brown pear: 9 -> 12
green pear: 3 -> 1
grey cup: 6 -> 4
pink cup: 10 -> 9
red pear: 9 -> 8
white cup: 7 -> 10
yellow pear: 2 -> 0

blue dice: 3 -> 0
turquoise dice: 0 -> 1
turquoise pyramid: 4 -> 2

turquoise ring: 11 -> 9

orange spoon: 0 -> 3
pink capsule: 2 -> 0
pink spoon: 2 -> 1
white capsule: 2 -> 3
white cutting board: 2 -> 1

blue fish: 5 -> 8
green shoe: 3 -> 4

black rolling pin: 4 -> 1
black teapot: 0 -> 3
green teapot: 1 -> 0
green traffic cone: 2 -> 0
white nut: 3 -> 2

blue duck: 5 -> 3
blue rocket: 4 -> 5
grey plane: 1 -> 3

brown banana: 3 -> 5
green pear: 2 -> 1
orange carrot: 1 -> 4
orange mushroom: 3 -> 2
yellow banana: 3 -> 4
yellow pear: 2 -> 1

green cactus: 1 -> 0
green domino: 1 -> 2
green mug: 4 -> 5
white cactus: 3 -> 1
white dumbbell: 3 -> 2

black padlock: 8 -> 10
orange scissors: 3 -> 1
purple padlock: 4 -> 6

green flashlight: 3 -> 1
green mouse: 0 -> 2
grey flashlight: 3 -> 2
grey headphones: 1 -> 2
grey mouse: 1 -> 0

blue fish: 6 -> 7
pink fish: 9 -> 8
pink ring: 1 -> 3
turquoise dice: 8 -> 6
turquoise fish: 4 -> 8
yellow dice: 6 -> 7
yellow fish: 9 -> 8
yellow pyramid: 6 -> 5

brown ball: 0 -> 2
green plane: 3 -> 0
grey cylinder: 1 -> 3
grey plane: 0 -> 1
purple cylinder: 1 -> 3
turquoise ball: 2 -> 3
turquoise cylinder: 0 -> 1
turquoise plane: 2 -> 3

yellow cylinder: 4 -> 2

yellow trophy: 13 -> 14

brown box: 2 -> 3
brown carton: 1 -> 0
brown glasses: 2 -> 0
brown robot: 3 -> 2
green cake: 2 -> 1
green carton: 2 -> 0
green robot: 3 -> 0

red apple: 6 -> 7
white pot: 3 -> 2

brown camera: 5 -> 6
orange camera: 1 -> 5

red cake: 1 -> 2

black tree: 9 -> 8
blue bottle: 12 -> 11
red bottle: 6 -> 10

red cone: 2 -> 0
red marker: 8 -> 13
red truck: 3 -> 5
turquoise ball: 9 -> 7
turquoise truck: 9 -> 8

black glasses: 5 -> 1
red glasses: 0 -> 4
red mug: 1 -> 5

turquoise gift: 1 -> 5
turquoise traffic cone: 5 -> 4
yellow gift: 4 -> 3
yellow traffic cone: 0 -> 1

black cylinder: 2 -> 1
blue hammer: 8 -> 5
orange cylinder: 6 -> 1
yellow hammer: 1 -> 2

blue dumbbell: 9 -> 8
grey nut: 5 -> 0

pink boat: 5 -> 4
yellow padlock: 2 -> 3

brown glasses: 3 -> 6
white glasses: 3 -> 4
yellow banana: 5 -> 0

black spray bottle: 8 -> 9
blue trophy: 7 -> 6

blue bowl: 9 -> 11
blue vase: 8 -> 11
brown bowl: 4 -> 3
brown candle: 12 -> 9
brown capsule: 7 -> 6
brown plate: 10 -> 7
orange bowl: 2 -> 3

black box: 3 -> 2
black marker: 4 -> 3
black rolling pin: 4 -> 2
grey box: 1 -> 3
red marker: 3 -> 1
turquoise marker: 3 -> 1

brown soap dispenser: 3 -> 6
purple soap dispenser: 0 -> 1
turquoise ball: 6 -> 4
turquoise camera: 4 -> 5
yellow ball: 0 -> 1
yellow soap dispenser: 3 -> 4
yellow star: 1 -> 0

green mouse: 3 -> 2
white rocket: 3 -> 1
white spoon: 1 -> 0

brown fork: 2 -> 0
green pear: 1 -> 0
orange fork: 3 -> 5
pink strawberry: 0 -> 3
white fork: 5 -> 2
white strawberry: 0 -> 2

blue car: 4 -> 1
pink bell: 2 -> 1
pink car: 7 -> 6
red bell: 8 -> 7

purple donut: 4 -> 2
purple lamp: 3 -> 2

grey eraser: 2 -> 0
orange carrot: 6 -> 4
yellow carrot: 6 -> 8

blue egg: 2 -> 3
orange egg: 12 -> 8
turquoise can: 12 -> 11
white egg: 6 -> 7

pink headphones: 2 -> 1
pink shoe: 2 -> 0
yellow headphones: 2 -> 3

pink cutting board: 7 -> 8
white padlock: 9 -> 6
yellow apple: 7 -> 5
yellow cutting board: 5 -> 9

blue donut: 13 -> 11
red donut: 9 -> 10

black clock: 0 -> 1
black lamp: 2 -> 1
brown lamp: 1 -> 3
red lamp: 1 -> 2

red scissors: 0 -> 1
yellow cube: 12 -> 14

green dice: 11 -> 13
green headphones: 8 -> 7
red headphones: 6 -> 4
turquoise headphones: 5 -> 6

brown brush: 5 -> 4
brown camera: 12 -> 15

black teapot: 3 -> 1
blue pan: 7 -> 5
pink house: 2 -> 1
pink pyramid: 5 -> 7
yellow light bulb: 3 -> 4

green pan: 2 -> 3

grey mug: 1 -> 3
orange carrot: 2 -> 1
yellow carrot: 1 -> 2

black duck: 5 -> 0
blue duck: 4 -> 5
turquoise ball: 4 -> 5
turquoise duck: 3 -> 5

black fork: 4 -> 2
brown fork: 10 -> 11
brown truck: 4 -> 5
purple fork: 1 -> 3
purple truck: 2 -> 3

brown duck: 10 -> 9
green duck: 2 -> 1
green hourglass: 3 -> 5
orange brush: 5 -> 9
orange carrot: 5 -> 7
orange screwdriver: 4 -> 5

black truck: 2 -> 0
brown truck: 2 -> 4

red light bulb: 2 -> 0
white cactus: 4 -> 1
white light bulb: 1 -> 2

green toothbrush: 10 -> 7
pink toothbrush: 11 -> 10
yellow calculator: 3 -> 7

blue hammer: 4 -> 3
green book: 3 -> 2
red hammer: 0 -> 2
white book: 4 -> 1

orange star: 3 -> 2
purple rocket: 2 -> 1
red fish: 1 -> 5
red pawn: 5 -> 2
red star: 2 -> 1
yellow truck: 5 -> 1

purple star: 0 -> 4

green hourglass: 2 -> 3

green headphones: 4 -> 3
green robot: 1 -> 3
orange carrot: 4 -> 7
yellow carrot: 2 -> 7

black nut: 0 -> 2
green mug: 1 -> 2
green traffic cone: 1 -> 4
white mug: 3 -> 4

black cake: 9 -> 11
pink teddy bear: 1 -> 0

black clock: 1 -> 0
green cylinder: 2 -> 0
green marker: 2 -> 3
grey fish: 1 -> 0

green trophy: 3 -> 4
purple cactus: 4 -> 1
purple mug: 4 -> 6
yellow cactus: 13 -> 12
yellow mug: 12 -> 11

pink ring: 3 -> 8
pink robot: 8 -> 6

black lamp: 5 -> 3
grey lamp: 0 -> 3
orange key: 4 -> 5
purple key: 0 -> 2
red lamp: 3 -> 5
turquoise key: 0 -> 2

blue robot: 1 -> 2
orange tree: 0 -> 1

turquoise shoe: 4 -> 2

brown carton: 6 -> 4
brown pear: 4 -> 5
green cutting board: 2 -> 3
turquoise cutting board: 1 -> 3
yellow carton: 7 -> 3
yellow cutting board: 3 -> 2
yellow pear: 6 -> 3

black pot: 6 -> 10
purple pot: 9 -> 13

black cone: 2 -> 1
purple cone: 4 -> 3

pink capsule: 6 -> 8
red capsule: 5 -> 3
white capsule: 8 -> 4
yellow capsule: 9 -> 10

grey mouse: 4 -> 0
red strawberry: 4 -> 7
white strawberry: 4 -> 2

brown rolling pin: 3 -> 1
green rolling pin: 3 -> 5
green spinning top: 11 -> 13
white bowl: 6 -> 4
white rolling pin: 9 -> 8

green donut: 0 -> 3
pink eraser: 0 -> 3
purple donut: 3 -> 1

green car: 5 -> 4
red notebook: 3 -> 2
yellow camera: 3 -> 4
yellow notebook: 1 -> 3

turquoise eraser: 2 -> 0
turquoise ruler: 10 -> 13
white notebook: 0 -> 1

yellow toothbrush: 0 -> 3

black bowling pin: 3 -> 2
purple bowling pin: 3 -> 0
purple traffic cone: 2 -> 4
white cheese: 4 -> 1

> [Work required]: The expected output is exactly the lines of the listing above between the line holding "white light bulb: 1 -> 2" and the line holding "green cutting board: 2 -> 3", inclusive.

> [Exercise result]:
white light bulb: 1 -> 2

green toothbrush: 10 -> 7
pink toothbrush: 11 -> 10
yellow calculator: 3 -> 7

blue hammer: 4 -> 3
green book: 3 -> 2
red hammer: 0 -> 2
white book: 4 -> 1

orange star: 3 -> 2
purple rocket: 2 -> 1
red fish: 1 -> 5
red pawn: 5 -> 2
red star: 2 -> 1
yellow truck: 5 -> 1

purple star: 0 -> 4

green hourglass: 2 -> 3

green headphones: 4 -> 3
green robot: 1 -> 3
orange carrot: 4 -> 7
yellow carrot: 2 -> 7

black nut: 0 -> 2
green mug: 1 -> 2
green traffic cone: 1 -> 4
white mug: 3 -> 4

black cake: 9 -> 11
pink teddy bear: 1 -> 0

black clock: 1 -> 0
green cylinder: 2 -> 0
green marker: 2 -> 3
grey fish: 1 -> 0

green trophy: 3 -> 4
purple cactus: 4 -> 1
purple mug: 4 -> 6
yellow cactus: 13 -> 12
yellow mug: 12 -> 11

pink ring: 3 -> 8
pink robot: 8 -> 6

black lamp: 5 -> 3
grey lamp: 0 -> 3
orange key: 4 -> 5
purple key: 0 -> 2
red lamp: 3 -> 5
turquoise key: 0 -> 2

blue robot: 1 -> 2
orange tree: 0 -> 1

turquoise shoe: 4 -> 2

brown carton: 6 -> 4
brown pear: 4 -> 5
green cutting board: 2 -> 3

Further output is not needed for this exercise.